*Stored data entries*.
··········
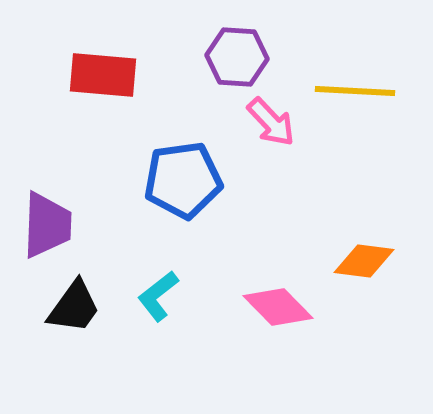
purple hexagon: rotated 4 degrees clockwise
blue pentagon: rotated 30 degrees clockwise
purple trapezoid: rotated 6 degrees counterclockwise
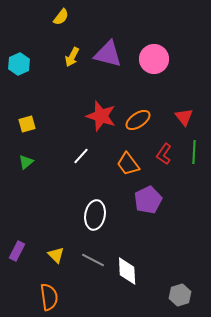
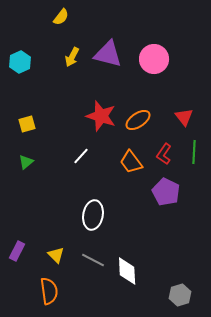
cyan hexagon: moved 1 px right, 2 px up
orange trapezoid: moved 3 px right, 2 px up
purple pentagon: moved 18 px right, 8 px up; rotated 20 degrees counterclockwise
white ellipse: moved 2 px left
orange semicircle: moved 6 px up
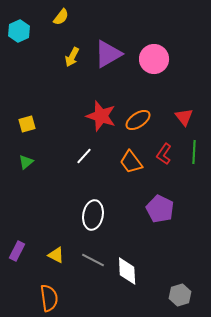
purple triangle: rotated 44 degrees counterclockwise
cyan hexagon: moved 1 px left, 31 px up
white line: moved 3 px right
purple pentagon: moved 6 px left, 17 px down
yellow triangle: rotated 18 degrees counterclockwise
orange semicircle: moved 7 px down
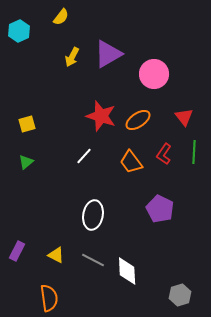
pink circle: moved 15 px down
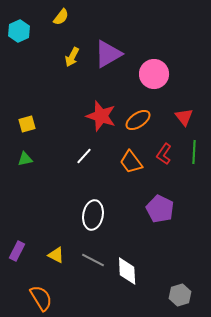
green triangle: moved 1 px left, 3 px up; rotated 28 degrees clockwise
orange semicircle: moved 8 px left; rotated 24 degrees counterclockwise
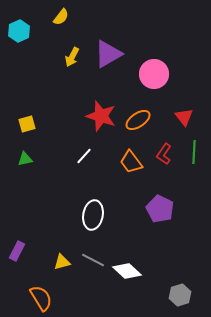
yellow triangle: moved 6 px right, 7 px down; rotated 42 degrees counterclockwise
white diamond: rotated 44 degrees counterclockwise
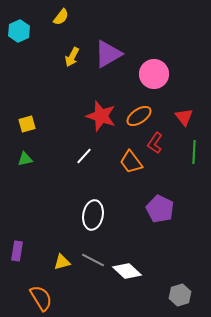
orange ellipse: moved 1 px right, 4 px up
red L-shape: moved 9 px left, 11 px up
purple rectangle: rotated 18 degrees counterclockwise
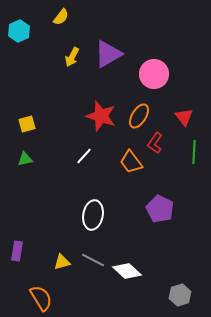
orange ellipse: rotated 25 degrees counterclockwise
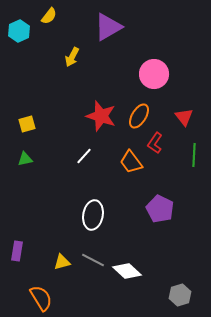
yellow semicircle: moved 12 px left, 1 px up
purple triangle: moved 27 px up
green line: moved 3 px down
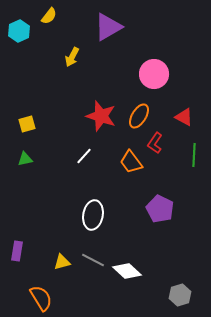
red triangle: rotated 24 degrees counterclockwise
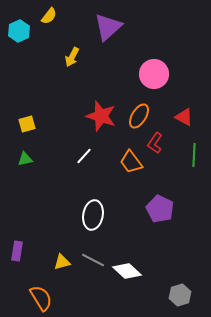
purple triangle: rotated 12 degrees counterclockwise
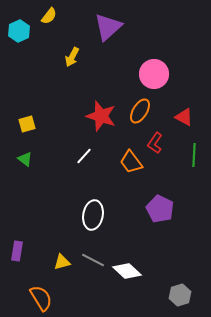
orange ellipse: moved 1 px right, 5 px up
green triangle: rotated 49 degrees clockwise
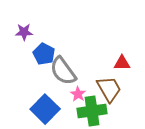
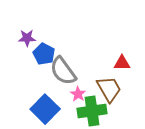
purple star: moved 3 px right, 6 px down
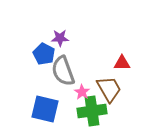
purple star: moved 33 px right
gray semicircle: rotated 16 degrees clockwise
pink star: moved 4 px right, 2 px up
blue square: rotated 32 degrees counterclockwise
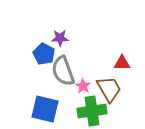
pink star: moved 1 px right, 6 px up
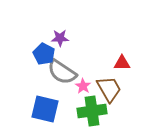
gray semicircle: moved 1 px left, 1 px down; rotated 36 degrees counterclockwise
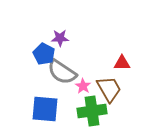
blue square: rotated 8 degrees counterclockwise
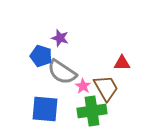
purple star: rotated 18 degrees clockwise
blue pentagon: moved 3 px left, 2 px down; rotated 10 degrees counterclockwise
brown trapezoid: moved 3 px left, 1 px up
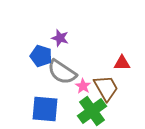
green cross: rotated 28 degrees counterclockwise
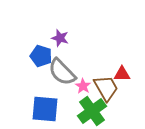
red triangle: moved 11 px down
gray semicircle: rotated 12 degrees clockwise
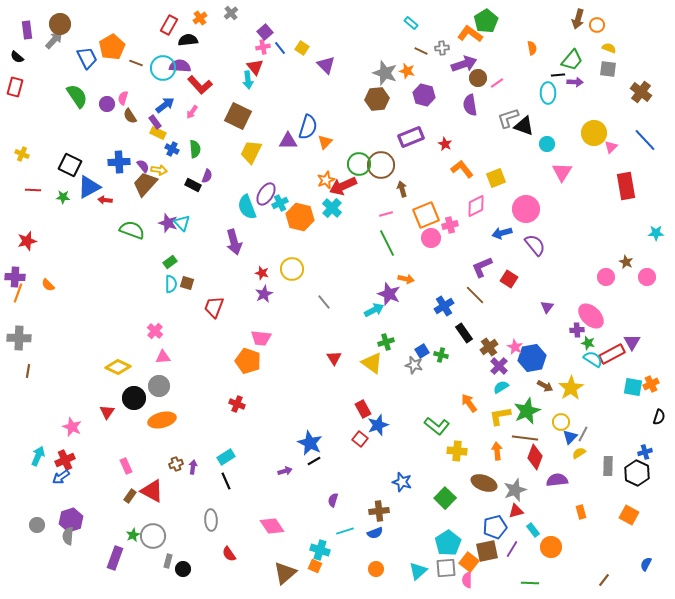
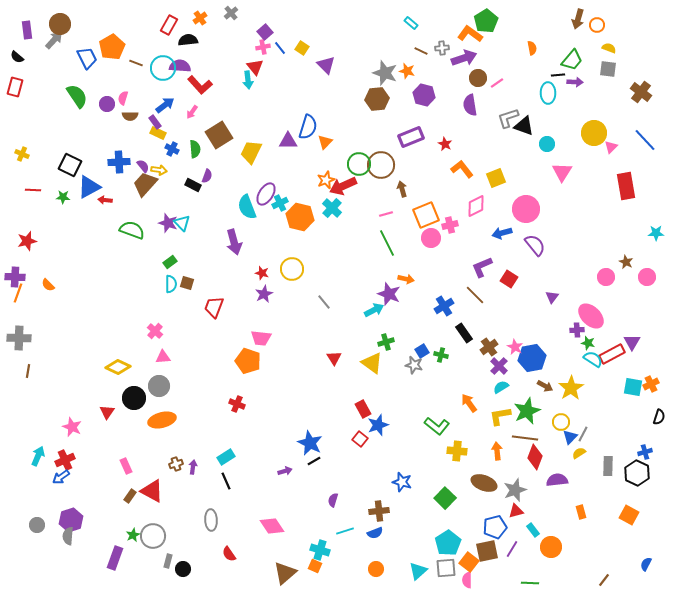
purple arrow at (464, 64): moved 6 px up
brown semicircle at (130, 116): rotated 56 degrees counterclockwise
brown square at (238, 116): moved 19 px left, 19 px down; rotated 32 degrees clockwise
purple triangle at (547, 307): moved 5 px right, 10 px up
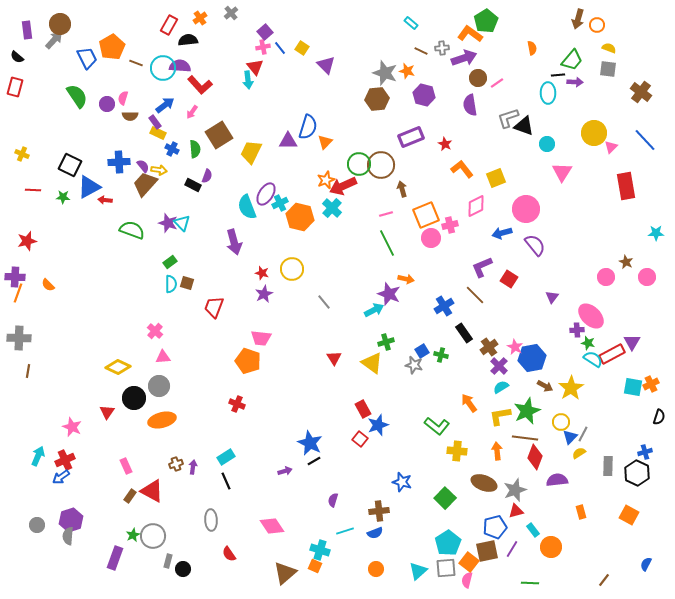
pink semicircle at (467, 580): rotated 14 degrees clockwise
··········
*Written problem*.
Copy out every line of the material above without changing a word, leaving out the pictures.

*Written answer*.
purple hexagon: rotated 4 degrees clockwise
blue pentagon: rotated 30 degrees clockwise
purple trapezoid: rotated 6 degrees counterclockwise
cyan hexagon: moved 1 px right, 2 px up
orange trapezoid: moved 3 px right, 2 px up
purple pentagon: moved 18 px right, 8 px up; rotated 20 degrees counterclockwise
white ellipse: moved 2 px left
orange semicircle: moved 6 px up
purple triangle: rotated 44 degrees counterclockwise
cyan hexagon: moved 1 px left, 31 px up
white line: moved 3 px right
purple pentagon: moved 6 px left, 17 px down
yellow triangle: rotated 18 degrees counterclockwise
orange semicircle: moved 7 px down
pink circle: moved 15 px down
green triangle: moved 1 px left, 3 px up; rotated 28 degrees clockwise
orange semicircle: moved 8 px left; rotated 24 degrees counterclockwise
yellow triangle: moved 6 px right, 7 px down; rotated 42 degrees counterclockwise
white diamond: rotated 44 degrees counterclockwise
orange ellipse: moved 1 px right, 4 px up
red L-shape: moved 9 px left, 11 px up
purple rectangle: rotated 18 degrees counterclockwise
orange ellipse: rotated 25 degrees counterclockwise
yellow semicircle: moved 12 px left, 1 px up
purple triangle: moved 27 px up
green line: moved 3 px down
red triangle: rotated 24 degrees counterclockwise
purple triangle: rotated 12 degrees counterclockwise
orange ellipse: moved 1 px right, 5 px up
green triangle: rotated 49 degrees clockwise
purple star: moved 3 px right, 6 px down
purple star: moved 33 px right
gray semicircle: rotated 16 degrees clockwise
pink star: moved 4 px right, 2 px up
blue square: rotated 32 degrees counterclockwise
pink star: moved 1 px right, 6 px up
gray semicircle: moved 1 px left, 1 px down; rotated 36 degrees counterclockwise
blue square: rotated 8 degrees counterclockwise
purple star: rotated 18 degrees clockwise
blue pentagon: moved 3 px left, 2 px down; rotated 10 degrees counterclockwise
brown trapezoid: moved 3 px left, 1 px up
green cross: rotated 28 degrees counterclockwise
red triangle: moved 11 px down
gray semicircle: rotated 12 degrees clockwise
purple arrow at (464, 64): moved 6 px up
brown semicircle at (130, 116): rotated 56 degrees counterclockwise
brown square at (238, 116): moved 19 px left, 19 px down; rotated 32 degrees clockwise
purple triangle at (547, 307): moved 5 px right, 10 px up
pink semicircle at (467, 580): rotated 14 degrees clockwise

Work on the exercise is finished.